**WHAT THE EXERCISE ASKS**
Write out the entries exactly, leaving out every picture.
[[ RECORDED INFORMATION open ]]
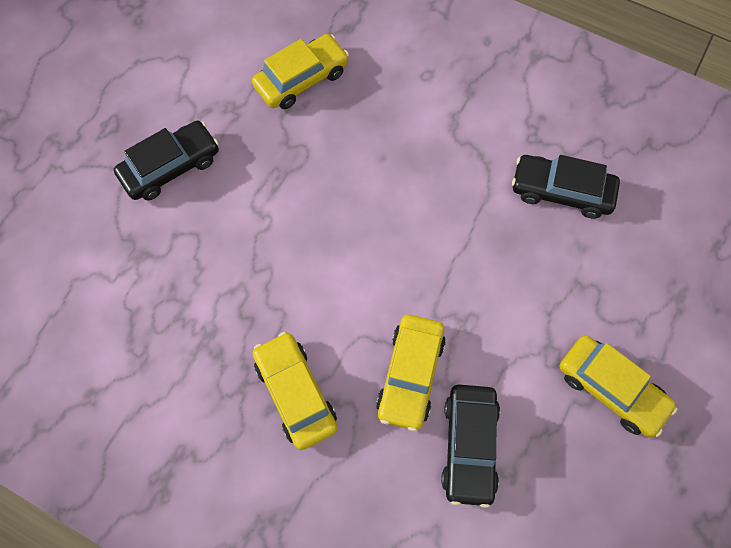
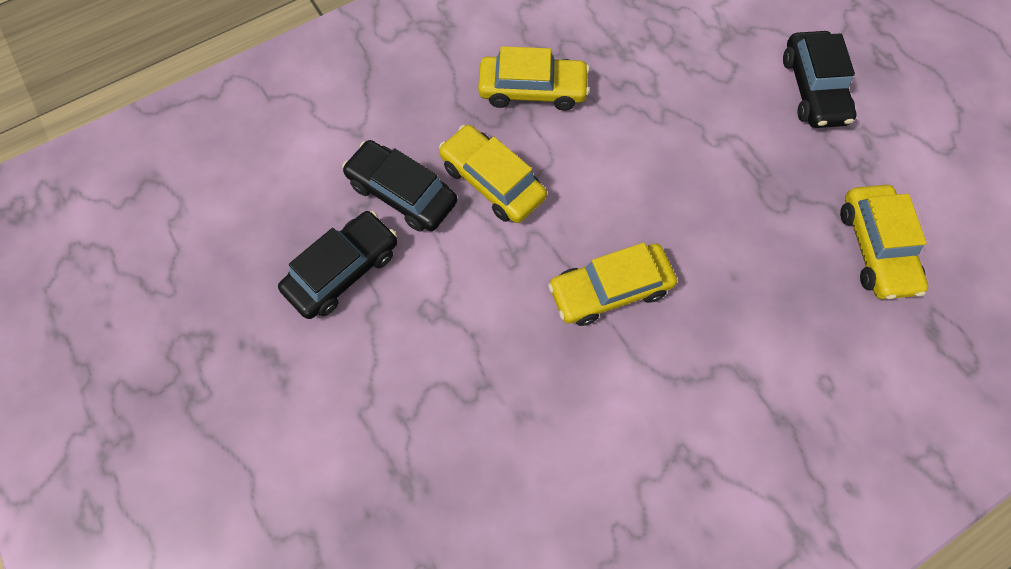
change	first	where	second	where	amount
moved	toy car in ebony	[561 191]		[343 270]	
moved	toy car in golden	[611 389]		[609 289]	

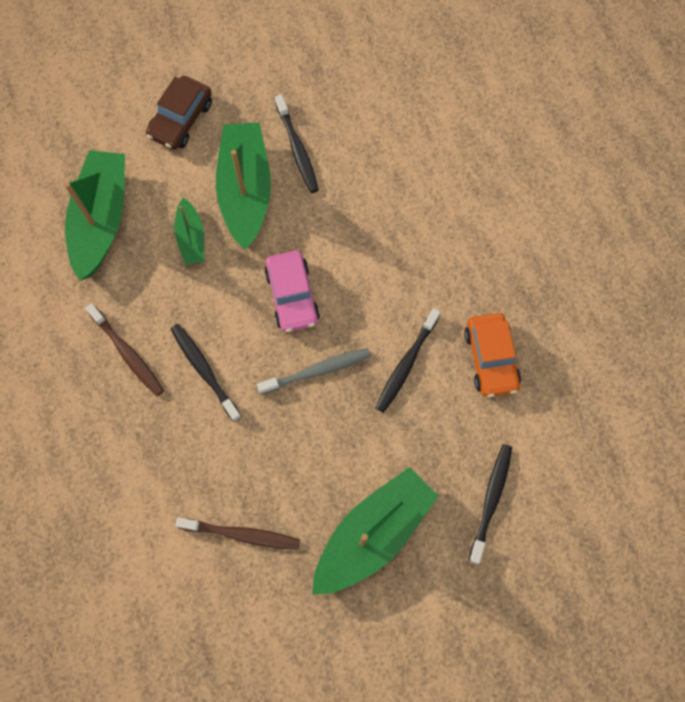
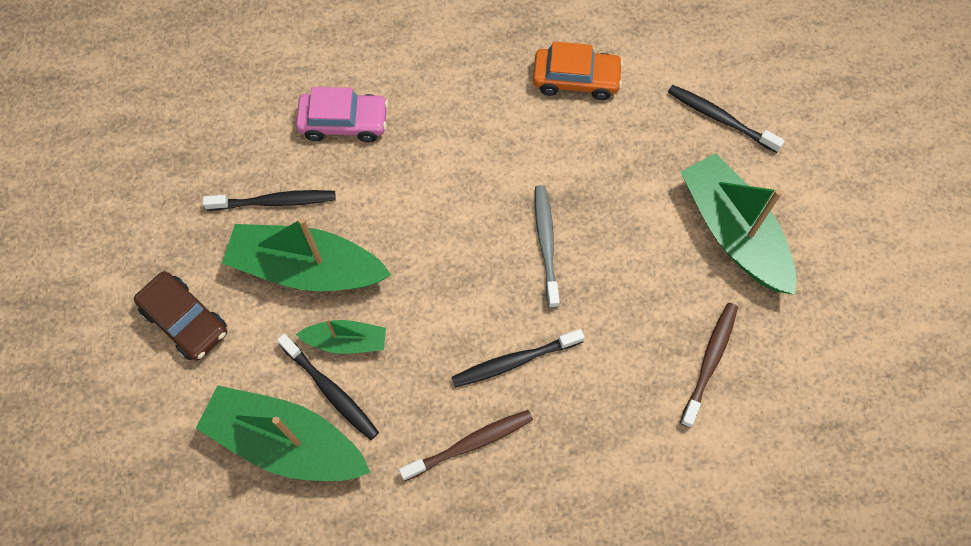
change	first	where	second	where	amount
moved	toy car in pink	[292 296]		[344 122]	
moved	dental brush in ebony	[406 364]		[330 391]	

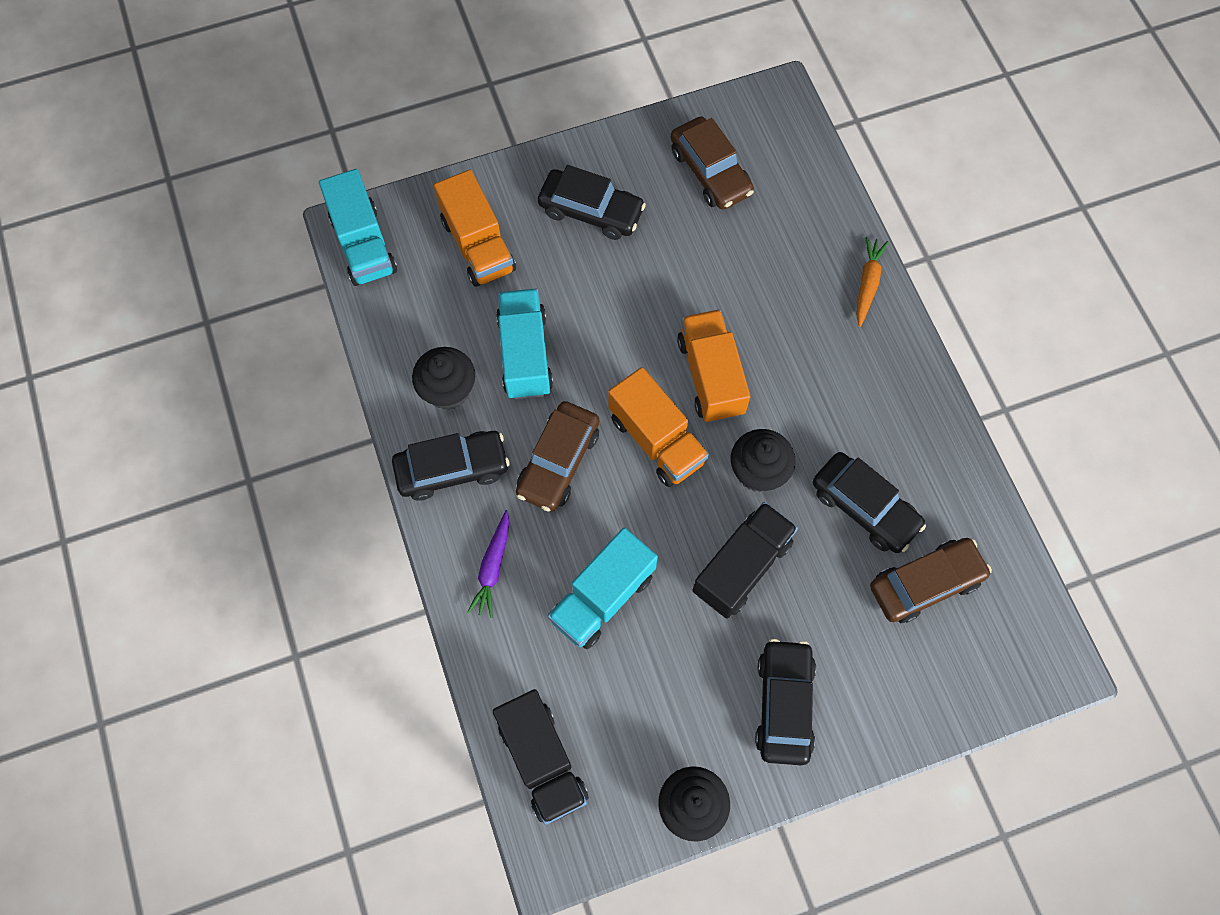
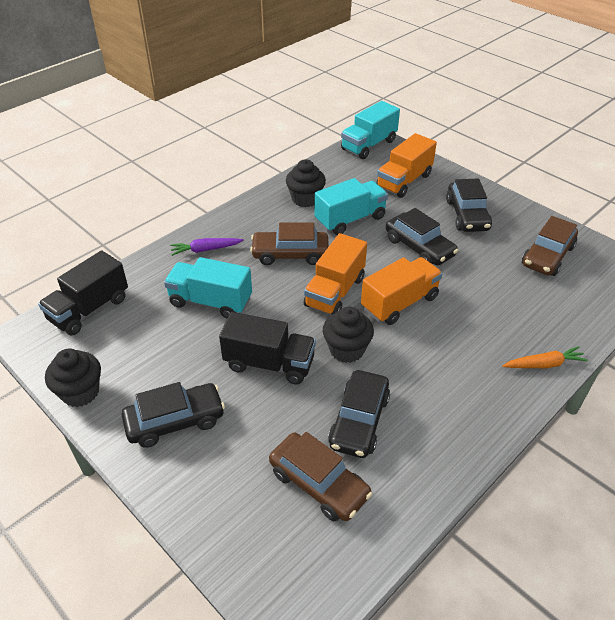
change	first	where	second	where	amount
moved	toy car in ebony	[452 469]		[419 247]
[[ RECORDED INFORMATION closed ]]
**EXERCISE OUTPUT**
change	first	where	second	where	amount
moved	toy car in ebony	[561 191]		[343 270]	
moved	toy car in golden	[611 389]		[609 289]	

change	first	where	second	where	amount
moved	toy car in pink	[292 296]		[344 122]	
moved	dental brush in ebony	[406 364]		[330 391]	

change	first	where	second	where	amount
moved	toy car in ebony	[452 469]		[419 247]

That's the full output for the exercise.